Task goal: Repeat only the lines from the one holding "none -> yellow 1x1 brick [691,217,742,284]" down to the last line of the listing below, including both of those lines.

▼▼▼

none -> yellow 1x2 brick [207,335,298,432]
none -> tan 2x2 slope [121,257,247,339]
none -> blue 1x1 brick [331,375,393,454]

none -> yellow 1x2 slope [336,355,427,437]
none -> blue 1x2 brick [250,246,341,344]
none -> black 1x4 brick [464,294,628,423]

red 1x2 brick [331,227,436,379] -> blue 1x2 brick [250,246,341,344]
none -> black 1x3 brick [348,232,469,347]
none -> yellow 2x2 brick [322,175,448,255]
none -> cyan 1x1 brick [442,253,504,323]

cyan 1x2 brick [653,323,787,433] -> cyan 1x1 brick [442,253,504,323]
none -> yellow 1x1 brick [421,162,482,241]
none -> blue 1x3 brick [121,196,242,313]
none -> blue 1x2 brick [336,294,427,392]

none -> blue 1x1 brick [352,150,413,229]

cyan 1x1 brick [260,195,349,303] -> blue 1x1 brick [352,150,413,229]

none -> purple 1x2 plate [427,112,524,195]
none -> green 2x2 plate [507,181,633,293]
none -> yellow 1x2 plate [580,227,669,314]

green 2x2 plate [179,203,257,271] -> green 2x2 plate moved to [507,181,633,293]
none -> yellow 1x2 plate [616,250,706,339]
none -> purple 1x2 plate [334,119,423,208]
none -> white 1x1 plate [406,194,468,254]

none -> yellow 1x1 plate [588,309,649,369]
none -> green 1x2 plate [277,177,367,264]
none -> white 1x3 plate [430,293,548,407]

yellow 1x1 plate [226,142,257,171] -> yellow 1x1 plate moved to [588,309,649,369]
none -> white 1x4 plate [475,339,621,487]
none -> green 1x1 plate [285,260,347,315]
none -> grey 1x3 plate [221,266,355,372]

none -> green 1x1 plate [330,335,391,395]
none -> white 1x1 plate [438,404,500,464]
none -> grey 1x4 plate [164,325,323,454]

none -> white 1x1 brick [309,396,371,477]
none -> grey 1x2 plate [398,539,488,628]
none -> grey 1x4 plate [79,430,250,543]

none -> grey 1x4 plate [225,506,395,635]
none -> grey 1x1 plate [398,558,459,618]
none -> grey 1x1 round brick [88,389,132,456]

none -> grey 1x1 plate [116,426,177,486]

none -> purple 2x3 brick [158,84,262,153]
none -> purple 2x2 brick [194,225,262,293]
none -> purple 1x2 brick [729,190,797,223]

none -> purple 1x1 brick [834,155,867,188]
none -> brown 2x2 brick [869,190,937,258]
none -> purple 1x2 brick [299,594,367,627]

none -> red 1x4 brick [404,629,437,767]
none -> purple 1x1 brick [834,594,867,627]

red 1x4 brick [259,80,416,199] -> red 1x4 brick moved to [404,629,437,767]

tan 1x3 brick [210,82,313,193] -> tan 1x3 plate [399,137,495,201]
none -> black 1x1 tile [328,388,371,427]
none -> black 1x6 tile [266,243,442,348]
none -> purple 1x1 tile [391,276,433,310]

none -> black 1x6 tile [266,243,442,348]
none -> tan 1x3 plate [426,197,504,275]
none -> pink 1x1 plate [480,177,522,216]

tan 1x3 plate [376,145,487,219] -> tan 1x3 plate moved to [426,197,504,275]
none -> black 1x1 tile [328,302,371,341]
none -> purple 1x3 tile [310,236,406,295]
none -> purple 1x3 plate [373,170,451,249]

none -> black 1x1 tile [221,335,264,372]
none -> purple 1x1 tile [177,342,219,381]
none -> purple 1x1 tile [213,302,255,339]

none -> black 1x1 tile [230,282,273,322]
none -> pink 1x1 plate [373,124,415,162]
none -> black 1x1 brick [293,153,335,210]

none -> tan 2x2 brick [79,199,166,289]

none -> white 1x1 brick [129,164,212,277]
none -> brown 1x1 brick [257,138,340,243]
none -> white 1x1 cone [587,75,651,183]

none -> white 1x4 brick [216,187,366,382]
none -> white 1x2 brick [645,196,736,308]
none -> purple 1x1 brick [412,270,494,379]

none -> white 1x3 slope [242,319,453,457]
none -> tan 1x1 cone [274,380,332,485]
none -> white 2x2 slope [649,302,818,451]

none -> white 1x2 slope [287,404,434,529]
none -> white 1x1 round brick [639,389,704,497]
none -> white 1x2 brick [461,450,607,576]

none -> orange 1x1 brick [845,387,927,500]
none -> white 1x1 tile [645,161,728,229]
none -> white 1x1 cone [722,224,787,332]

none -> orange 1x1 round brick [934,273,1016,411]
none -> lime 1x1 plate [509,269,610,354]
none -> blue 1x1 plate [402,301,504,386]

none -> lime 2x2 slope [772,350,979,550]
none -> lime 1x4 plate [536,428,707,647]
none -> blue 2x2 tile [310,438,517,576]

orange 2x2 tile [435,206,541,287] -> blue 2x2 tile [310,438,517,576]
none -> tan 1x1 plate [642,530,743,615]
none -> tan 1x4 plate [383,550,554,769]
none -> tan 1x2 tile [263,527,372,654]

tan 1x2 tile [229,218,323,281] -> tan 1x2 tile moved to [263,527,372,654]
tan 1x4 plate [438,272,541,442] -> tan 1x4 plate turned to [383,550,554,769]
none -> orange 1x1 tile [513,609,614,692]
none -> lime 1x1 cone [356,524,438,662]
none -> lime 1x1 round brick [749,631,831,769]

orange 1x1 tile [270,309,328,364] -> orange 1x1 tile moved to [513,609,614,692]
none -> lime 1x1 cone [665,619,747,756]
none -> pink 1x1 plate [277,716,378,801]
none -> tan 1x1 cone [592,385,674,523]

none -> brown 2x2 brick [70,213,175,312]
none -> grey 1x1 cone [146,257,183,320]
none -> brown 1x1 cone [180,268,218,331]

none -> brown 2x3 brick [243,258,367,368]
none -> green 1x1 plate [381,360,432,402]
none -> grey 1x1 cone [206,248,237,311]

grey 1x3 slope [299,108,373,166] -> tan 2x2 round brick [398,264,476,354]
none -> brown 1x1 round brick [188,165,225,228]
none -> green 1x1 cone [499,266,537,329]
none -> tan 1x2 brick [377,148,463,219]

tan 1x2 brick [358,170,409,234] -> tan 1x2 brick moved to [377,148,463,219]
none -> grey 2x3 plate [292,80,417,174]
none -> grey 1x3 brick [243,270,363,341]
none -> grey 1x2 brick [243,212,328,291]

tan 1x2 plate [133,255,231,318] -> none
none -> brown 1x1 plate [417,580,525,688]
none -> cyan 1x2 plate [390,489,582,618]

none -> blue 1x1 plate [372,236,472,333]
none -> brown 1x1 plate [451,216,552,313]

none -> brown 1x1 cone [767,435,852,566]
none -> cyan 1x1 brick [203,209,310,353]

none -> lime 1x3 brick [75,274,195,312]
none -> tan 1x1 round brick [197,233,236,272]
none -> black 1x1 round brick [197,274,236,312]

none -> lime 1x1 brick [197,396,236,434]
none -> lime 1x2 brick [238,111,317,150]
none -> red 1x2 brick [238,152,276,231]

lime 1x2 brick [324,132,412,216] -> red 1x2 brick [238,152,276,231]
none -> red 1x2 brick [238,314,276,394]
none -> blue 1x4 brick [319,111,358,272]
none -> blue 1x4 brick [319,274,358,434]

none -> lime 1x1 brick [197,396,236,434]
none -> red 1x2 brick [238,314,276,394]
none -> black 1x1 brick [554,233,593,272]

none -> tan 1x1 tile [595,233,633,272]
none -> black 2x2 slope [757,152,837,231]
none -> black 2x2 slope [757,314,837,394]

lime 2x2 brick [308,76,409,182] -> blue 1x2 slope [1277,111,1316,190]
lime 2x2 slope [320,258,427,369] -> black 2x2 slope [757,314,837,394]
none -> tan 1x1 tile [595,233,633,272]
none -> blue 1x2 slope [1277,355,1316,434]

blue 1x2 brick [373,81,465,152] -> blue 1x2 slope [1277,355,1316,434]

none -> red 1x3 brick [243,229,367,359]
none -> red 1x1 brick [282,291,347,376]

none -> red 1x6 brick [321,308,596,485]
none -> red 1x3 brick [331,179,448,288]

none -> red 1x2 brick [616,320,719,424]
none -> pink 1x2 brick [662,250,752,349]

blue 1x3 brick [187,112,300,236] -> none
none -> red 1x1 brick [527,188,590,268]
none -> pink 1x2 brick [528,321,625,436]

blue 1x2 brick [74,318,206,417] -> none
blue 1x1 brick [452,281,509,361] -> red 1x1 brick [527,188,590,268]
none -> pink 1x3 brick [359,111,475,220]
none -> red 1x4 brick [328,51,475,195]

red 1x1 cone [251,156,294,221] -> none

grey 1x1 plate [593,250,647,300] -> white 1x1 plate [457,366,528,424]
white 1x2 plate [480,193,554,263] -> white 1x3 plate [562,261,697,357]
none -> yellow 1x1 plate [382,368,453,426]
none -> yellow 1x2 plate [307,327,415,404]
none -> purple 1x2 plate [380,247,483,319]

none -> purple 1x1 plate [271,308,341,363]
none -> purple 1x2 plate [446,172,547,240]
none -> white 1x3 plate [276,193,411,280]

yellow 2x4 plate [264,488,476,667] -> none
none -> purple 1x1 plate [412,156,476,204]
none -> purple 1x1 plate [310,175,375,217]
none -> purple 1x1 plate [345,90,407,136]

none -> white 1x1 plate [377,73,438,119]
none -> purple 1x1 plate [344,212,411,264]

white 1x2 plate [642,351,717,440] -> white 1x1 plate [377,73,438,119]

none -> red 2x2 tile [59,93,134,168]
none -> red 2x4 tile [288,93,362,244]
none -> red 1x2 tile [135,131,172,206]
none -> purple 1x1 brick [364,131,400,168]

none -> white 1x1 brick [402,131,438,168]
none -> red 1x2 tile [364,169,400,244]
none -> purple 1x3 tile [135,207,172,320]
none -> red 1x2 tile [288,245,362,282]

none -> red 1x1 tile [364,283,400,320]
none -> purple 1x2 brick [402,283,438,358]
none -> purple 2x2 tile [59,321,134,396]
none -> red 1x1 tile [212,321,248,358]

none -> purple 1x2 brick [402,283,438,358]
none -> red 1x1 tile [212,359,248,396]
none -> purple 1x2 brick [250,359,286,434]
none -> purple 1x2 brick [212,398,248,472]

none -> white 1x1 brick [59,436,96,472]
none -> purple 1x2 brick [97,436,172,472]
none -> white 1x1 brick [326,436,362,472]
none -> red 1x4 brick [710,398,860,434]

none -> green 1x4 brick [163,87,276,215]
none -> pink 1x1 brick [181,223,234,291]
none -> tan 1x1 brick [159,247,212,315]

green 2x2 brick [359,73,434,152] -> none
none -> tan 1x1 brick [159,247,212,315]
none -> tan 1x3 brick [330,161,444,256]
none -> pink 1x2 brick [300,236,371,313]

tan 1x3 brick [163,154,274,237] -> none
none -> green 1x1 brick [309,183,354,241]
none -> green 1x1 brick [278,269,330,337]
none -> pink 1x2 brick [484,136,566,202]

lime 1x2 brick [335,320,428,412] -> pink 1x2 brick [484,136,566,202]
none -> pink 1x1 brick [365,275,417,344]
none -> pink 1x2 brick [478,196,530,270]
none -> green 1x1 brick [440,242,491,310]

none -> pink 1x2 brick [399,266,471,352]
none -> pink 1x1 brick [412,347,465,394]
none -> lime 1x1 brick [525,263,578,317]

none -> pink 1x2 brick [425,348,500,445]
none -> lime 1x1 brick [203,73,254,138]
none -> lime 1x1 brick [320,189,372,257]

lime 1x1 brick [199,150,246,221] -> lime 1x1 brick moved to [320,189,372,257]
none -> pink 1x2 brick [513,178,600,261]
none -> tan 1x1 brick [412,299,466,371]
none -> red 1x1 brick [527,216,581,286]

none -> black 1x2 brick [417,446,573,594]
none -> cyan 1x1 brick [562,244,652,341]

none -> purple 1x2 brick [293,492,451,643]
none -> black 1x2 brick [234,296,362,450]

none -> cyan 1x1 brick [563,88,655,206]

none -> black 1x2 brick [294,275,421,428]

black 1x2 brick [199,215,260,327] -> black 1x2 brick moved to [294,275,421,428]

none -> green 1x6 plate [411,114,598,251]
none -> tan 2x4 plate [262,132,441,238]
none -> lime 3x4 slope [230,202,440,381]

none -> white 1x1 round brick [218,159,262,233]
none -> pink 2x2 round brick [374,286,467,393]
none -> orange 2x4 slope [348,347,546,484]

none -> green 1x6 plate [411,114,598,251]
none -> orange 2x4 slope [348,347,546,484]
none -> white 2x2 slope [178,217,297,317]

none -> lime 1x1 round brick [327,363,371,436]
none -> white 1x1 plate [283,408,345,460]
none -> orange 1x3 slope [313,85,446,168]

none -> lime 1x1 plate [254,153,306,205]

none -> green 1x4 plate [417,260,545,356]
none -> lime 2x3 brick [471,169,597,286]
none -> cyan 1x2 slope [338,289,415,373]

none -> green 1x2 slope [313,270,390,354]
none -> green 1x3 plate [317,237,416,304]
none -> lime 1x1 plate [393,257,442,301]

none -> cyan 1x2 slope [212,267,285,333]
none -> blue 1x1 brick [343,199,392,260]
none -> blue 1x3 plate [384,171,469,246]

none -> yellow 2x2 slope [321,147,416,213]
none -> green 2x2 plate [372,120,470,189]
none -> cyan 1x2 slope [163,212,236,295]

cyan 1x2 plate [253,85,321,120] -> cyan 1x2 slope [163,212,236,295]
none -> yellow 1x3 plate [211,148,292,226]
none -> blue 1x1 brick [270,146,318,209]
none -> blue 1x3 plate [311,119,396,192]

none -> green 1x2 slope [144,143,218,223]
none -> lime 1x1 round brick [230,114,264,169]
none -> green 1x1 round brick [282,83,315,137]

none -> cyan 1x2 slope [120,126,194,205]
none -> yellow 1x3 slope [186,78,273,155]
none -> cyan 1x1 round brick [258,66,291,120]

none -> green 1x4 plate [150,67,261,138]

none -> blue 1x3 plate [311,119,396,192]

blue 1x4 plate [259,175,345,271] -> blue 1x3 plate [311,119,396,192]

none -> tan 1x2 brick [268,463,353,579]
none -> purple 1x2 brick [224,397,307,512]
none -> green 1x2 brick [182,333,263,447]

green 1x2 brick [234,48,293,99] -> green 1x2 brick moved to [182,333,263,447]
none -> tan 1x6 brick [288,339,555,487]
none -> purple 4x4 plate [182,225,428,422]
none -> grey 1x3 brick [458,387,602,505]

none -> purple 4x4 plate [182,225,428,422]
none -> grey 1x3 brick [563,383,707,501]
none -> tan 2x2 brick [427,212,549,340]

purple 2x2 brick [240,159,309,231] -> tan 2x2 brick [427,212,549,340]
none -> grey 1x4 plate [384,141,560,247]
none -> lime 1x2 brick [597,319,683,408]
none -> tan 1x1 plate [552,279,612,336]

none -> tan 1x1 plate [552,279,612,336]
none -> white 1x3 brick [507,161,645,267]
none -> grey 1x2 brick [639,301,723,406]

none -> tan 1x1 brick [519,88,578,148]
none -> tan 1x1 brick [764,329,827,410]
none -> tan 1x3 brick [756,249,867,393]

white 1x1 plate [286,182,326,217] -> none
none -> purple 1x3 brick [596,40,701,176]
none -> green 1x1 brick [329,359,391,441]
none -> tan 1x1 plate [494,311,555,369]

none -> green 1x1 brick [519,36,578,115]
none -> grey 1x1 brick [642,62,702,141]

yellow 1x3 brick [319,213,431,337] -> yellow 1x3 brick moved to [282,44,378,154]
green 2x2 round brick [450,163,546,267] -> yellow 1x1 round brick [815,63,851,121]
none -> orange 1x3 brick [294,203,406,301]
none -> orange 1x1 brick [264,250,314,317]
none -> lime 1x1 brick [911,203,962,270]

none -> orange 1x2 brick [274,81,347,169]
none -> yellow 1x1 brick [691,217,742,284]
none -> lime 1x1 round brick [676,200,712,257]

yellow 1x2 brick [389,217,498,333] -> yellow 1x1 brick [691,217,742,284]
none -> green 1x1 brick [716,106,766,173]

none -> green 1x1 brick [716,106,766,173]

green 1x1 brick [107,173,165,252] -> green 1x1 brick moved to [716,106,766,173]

▲▲▲

Task solution:
none -> yellow 1x1 brick [691,217,742,284]
none -> lime 1x1 round brick [676,200,712,257]

yellow 1x2 brick [389,217,498,333] -> yellow 1x1 brick [691,217,742,284]
none -> green 1x1 brick [716,106,766,173]

none -> green 1x1 brick [716,106,766,173]

green 1x1 brick [107,173,165,252] -> green 1x1 brick moved to [716,106,766,173]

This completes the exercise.